What is asked –
Copy out every line of the rows that contains the string "numericTimeSignature".

--- start ---

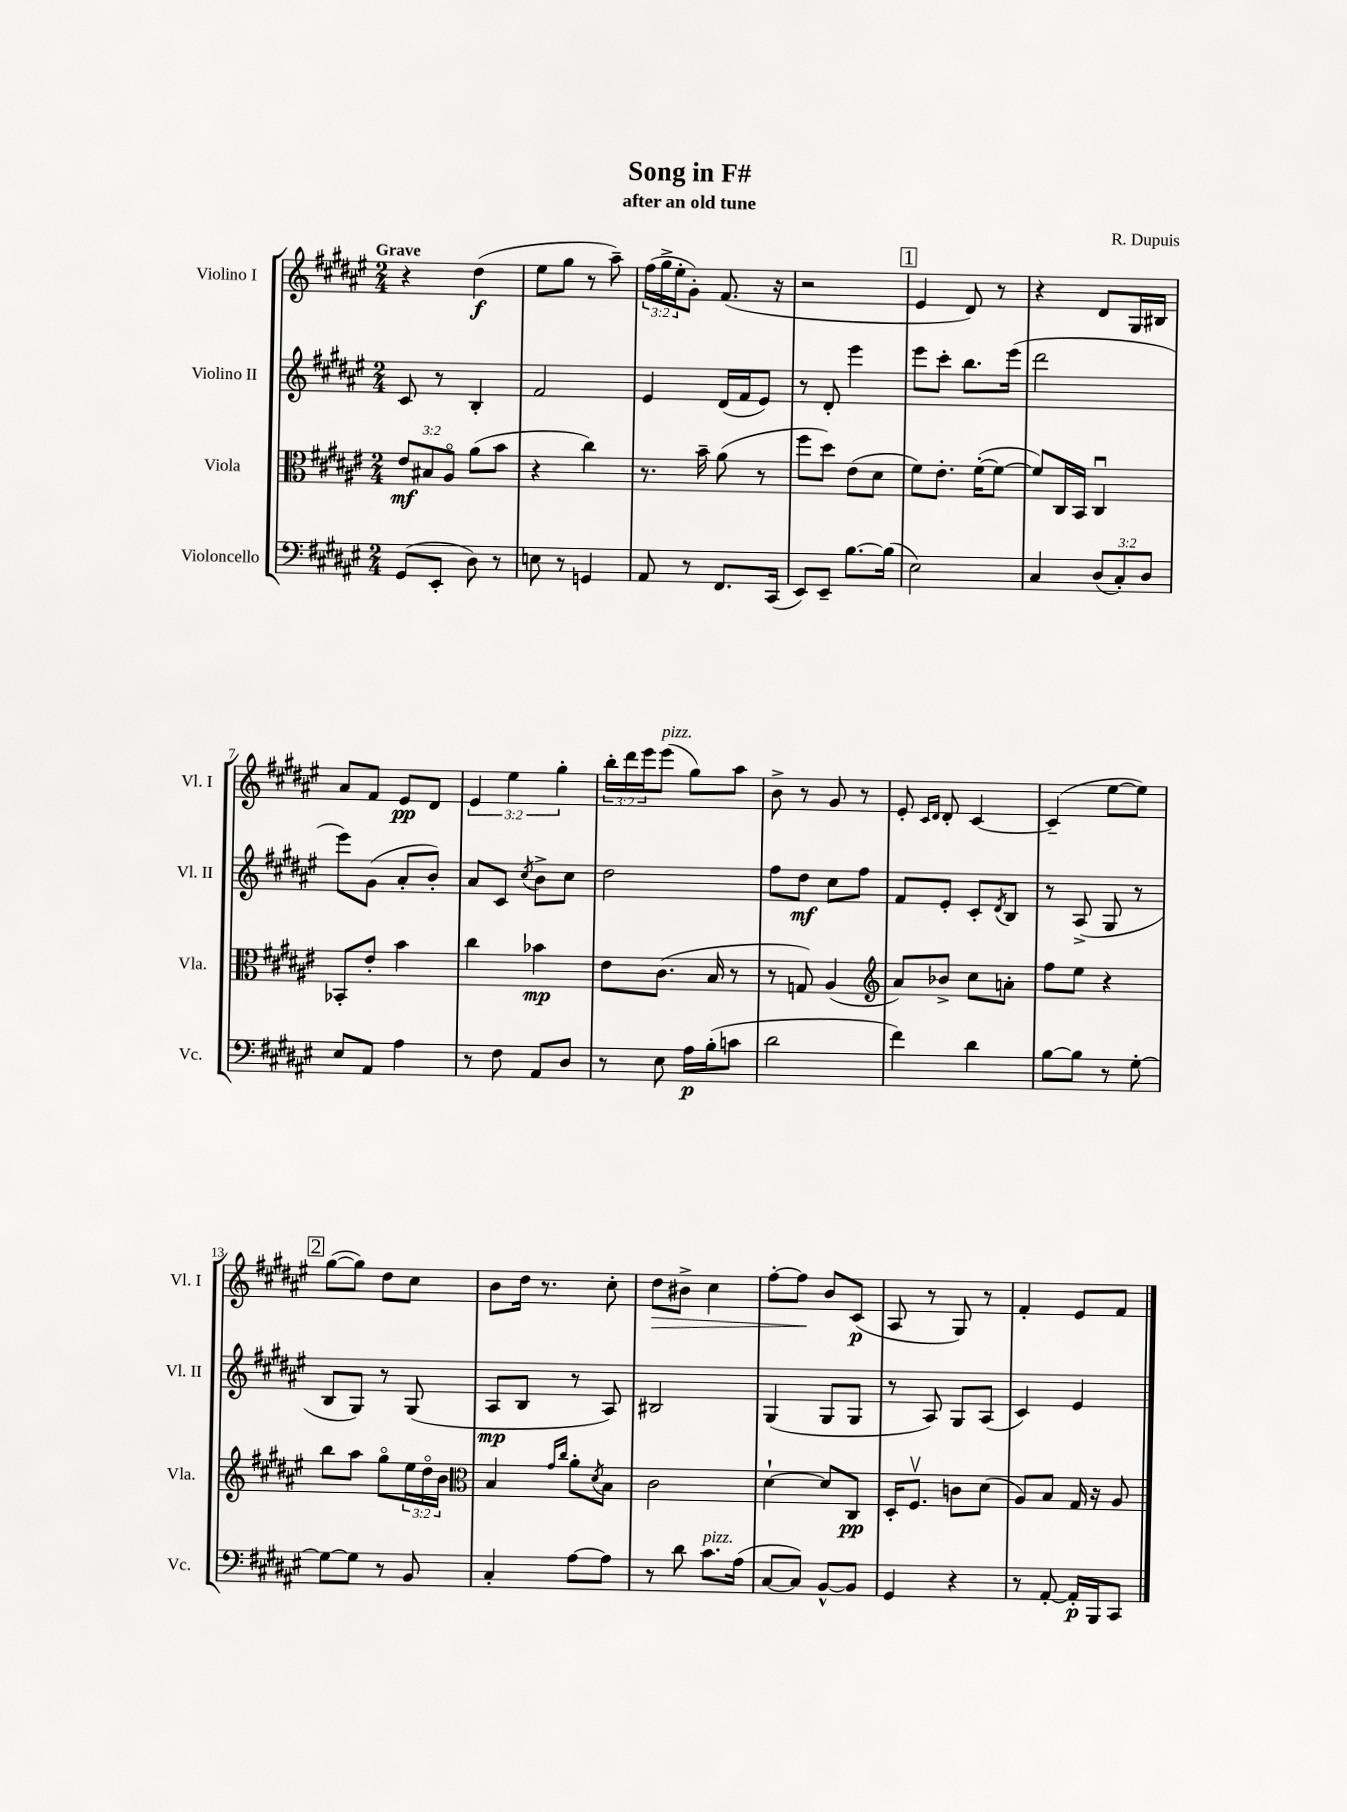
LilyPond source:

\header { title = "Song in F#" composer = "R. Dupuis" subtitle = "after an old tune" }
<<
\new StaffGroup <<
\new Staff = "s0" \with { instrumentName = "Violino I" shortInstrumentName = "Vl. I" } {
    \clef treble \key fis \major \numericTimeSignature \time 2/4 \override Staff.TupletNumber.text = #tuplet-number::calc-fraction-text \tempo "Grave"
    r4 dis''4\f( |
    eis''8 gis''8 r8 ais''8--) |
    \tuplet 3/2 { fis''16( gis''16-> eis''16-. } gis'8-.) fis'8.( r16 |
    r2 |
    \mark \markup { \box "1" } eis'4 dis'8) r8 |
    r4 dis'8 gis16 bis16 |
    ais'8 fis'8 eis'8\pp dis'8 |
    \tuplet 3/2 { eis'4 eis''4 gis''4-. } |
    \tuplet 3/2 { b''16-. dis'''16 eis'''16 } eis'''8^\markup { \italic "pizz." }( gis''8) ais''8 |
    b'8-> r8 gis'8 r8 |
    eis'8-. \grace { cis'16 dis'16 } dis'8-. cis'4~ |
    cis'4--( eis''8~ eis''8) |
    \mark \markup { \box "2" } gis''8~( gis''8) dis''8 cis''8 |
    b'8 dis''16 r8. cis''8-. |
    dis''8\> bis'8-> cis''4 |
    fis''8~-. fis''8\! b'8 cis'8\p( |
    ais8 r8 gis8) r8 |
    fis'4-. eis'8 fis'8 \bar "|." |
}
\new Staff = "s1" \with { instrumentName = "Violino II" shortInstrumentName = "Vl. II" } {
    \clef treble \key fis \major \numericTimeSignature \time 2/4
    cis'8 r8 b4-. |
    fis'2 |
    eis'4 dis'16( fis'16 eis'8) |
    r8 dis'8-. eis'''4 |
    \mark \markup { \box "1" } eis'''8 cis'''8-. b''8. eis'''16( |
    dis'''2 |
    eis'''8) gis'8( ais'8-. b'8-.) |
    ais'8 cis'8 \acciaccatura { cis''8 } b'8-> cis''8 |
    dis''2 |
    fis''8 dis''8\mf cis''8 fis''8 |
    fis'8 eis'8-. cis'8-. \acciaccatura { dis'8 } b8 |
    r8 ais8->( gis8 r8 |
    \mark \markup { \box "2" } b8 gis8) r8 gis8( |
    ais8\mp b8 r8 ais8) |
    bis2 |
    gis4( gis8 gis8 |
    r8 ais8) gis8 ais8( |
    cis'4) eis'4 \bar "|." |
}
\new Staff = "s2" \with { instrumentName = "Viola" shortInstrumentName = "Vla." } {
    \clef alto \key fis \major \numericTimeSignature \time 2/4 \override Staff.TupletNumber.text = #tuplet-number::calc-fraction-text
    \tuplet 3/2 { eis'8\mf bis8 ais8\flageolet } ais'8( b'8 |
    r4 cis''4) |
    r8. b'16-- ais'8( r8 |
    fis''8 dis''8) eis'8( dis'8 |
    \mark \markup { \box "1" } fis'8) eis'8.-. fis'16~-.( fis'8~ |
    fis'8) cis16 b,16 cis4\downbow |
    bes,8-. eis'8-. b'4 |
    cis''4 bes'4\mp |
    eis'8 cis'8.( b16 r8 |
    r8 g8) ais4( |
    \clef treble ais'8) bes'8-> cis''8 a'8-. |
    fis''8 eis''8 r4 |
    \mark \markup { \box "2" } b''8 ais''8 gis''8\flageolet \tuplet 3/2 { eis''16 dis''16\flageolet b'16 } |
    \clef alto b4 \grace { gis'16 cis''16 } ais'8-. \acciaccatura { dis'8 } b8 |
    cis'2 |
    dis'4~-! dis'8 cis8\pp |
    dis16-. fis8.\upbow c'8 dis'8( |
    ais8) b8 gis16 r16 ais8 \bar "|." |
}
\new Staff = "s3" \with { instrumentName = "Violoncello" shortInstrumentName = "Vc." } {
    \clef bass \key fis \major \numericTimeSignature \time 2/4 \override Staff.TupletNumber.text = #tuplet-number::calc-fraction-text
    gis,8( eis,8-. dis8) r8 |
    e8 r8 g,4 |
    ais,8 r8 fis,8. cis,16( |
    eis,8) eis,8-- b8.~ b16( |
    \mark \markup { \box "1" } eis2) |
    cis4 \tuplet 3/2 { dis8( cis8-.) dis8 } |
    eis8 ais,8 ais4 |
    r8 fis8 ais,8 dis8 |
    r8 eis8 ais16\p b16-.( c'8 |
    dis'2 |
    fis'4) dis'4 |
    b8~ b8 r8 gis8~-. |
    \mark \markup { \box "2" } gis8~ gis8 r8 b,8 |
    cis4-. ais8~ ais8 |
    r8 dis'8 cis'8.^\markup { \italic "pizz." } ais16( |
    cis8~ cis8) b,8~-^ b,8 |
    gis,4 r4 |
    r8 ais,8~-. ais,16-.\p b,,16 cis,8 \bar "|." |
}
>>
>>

--- end ---

Exercise result –
    \clef treble \key fis \major \numericTimeSignature \time 2/4 \override Staff.TupletNumber.text = #tuplet-number::calc-fraction-text \tempo "Grave"
    \clef treble \key fis \major \numericTimeSignature \time 2/4
    \clef alto \key fis \major \numericTimeSignature \time 2/4 \override Staff.TupletNumber.text = #tuplet-number::calc-fraction-text
    \clef bass \key fis \major \numericTimeSignature \time 2/4 \override Staff.TupletNumber.text = #tuplet-number::calc-fraction-text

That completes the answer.